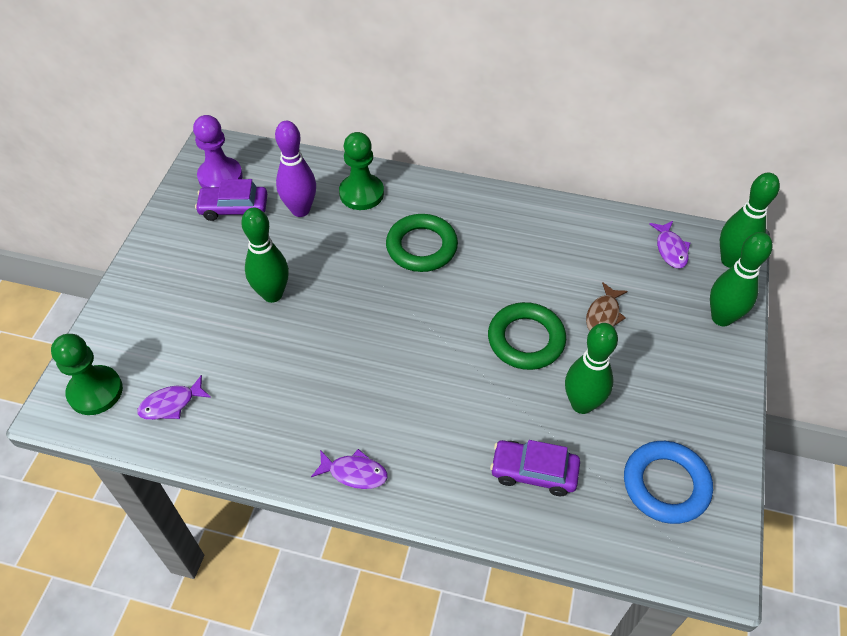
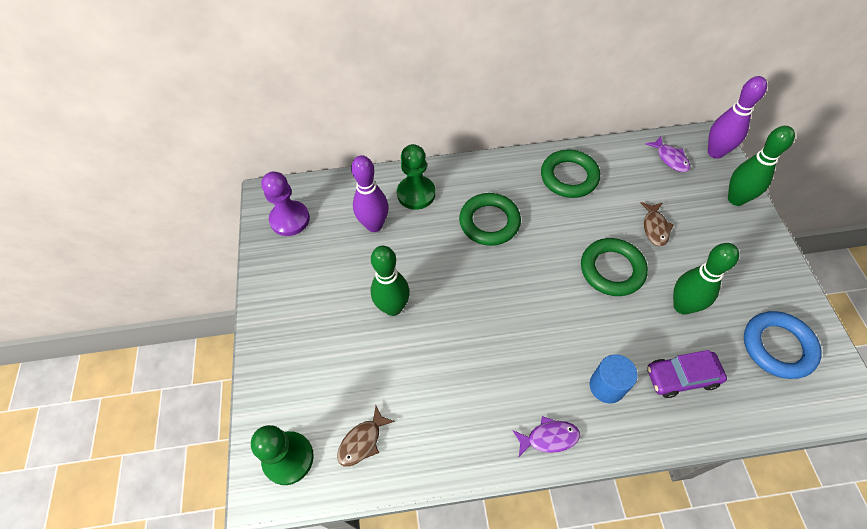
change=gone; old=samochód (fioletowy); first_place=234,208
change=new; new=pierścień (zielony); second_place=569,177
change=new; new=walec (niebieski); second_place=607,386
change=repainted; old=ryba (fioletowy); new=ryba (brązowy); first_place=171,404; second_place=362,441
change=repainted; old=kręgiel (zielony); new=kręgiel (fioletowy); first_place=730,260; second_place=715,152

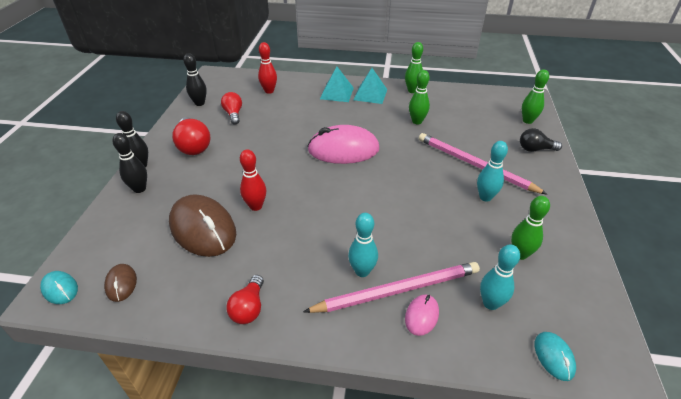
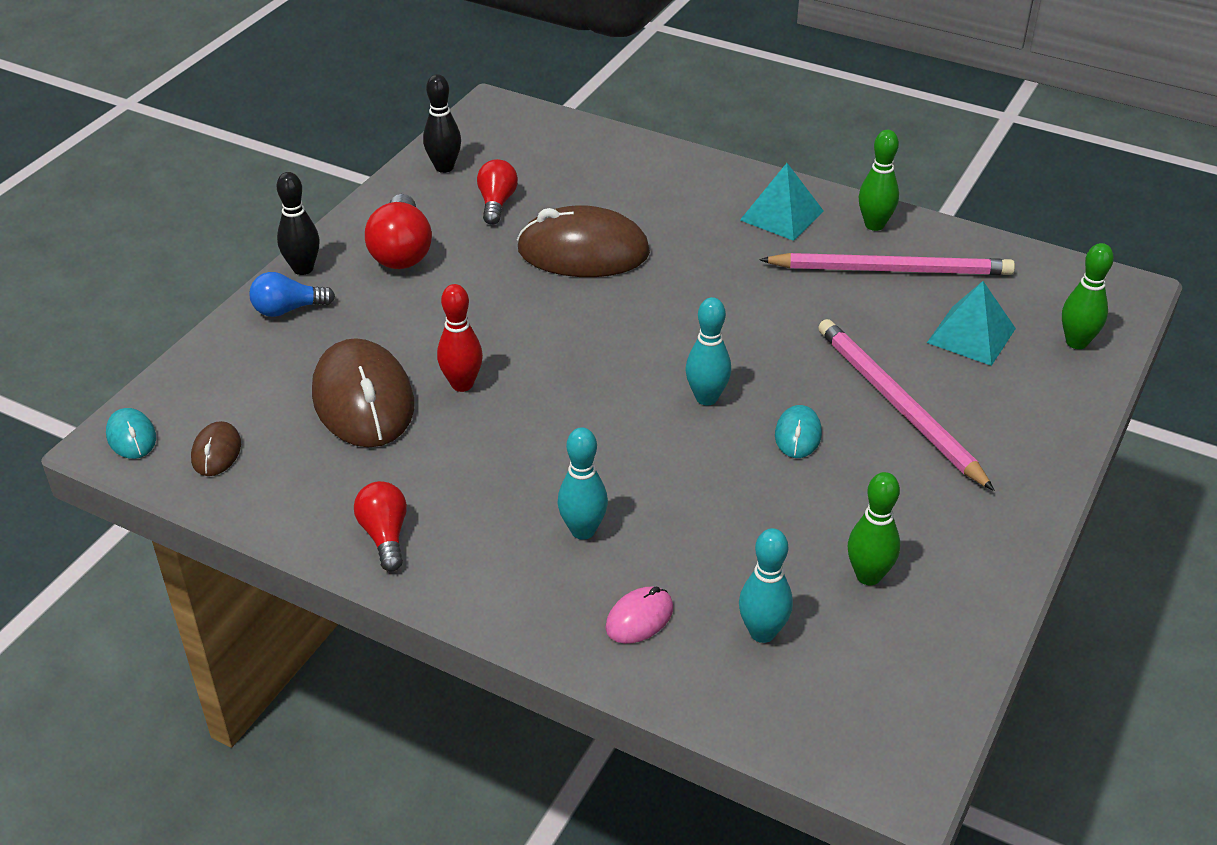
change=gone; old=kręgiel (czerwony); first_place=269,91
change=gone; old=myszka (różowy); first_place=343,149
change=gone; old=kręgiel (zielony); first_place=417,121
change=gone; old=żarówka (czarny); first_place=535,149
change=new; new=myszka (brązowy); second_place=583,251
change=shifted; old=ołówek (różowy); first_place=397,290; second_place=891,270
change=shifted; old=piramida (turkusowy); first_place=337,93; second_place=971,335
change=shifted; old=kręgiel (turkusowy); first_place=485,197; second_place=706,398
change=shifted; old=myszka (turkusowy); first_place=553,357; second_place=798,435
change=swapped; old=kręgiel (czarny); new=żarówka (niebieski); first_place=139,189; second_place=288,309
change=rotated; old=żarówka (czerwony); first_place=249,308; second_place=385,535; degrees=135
---
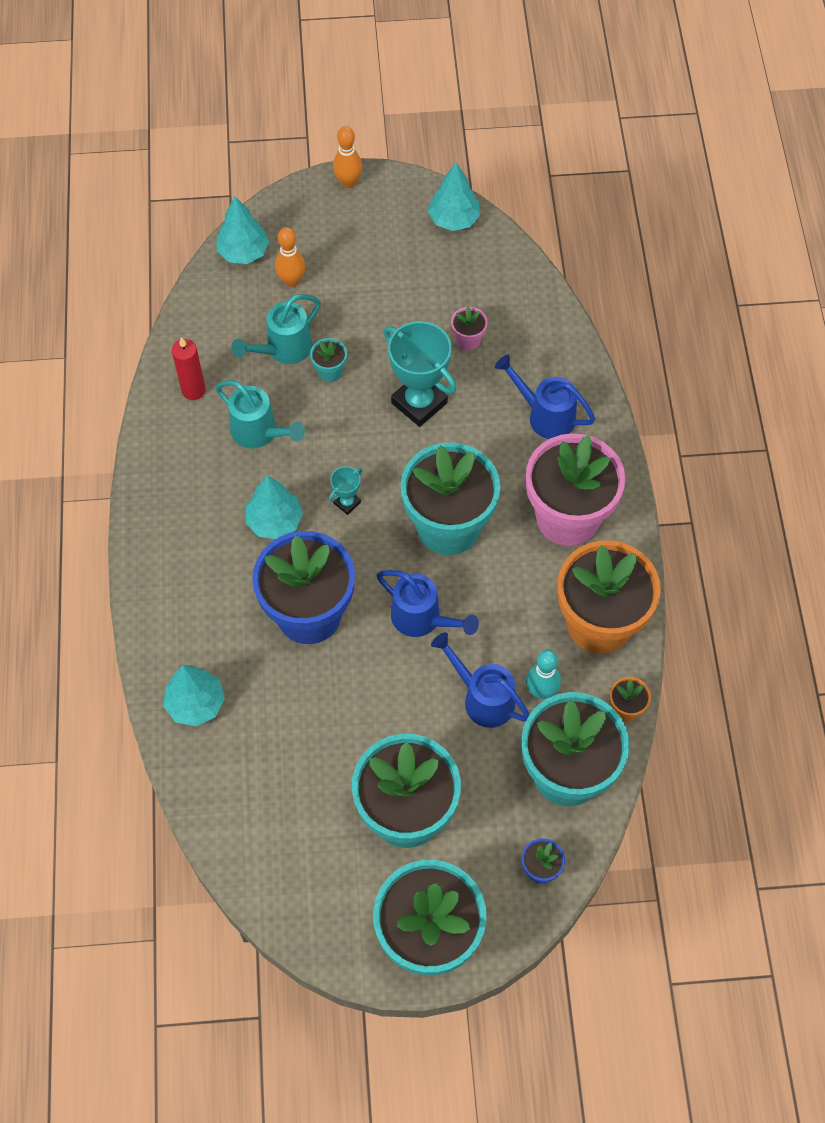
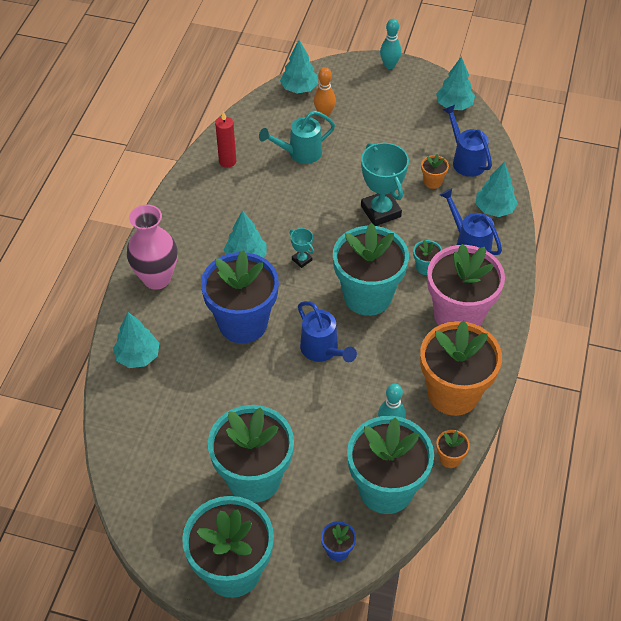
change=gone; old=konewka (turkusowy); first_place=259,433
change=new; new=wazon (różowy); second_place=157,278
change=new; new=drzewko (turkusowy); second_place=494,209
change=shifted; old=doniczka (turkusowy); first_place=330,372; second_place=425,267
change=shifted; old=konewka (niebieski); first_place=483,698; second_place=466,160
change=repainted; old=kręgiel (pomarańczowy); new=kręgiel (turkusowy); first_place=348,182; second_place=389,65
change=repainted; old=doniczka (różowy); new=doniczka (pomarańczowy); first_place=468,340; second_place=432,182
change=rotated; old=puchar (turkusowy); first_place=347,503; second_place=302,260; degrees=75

▶ [EXERCISE DIRECTIONS]:
Here the output must be the lines above from the line with "change=shifted; old=konewka (niebieski);" to the line with "change=rotated; old=puchar (turkusowy);", both included, duplicated word for word and nothing else.

▶ [EXPECTED OUTPUT]:
change=shifted; old=konewka (niebieski); first_place=483,698; second_place=466,160
change=repainted; old=kręgiel (pomarańczowy); new=kręgiel (turkusowy); first_place=348,182; second_place=389,65
change=repainted; old=doniczka (różowy); new=doniczka (pomarańczowy); first_place=468,340; second_place=432,182
change=rotated; old=puchar (turkusowy); first_place=347,503; second_place=302,260; degrees=75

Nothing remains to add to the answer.